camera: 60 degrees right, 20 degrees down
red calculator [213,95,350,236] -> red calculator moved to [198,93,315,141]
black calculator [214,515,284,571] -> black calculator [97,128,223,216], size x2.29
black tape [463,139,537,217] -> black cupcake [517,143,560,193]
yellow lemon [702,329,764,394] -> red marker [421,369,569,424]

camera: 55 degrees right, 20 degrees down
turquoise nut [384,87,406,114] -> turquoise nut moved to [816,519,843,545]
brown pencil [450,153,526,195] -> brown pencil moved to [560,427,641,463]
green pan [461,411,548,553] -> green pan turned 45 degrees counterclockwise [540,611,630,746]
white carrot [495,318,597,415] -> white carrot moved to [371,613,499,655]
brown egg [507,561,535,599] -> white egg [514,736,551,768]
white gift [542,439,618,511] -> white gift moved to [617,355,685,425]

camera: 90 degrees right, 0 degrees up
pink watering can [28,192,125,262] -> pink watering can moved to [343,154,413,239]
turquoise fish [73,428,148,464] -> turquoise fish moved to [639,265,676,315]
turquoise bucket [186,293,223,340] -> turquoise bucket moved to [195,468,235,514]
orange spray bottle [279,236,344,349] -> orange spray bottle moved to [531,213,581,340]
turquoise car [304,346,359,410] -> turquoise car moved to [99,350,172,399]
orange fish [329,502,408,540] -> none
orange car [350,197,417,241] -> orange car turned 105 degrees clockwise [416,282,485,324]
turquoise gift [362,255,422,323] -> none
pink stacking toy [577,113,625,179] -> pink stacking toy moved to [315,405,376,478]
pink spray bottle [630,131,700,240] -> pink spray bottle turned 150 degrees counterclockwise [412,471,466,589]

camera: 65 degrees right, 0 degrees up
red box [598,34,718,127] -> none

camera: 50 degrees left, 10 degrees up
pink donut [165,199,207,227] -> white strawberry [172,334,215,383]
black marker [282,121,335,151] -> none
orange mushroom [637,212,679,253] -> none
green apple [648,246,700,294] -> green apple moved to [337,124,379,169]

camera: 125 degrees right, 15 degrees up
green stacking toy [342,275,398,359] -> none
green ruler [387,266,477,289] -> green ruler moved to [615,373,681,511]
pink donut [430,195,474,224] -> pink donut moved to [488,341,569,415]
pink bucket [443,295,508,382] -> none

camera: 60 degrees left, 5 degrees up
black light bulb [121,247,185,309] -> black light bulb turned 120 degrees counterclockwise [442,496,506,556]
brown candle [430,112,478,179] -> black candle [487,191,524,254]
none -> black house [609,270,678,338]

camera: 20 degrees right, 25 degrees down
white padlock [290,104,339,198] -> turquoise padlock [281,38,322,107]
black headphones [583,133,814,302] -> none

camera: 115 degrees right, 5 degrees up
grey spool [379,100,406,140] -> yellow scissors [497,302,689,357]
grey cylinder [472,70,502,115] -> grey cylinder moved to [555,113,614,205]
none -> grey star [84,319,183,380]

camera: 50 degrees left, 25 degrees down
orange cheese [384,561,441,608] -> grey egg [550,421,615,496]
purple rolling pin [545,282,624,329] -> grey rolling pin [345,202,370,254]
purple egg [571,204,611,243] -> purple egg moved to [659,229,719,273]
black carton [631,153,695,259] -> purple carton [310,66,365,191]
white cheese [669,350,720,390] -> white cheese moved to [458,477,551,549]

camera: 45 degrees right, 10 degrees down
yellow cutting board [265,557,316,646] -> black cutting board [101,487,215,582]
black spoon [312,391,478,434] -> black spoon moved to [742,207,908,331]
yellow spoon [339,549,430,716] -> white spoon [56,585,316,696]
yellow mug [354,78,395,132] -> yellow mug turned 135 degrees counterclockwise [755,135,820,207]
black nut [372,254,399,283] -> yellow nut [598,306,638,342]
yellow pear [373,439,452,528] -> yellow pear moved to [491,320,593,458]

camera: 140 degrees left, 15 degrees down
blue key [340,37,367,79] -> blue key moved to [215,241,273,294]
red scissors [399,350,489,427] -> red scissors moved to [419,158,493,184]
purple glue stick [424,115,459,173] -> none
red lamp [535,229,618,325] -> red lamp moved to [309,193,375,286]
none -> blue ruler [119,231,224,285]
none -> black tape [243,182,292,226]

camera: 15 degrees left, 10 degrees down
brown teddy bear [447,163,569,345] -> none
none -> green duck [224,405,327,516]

TO DO:
Using the data above, restate word for word the lines from its opening line through the line that contains "white carrot [495,318,597,415]", and no more.

FINISHED TASK:
camera: 60 degrees right, 20 degrees down
red calculator [213,95,350,236] -> red calculator moved to [198,93,315,141]
black calculator [214,515,284,571] -> black calculator [97,128,223,216], size x2.29
black tape [463,139,537,217] -> black cupcake [517,143,560,193]
yellow lemon [702,329,764,394] -> red marker [421,369,569,424]

camera: 55 degrees right, 20 degrees down
turquoise nut [384,87,406,114] -> turquoise nut moved to [816,519,843,545]
brown pencil [450,153,526,195] -> brown pencil moved to [560,427,641,463]
green pan [461,411,548,553] -> green pan turned 45 degrees counterclockwise [540,611,630,746]
white carrot [495,318,597,415] -> white carrot moved to [371,613,499,655]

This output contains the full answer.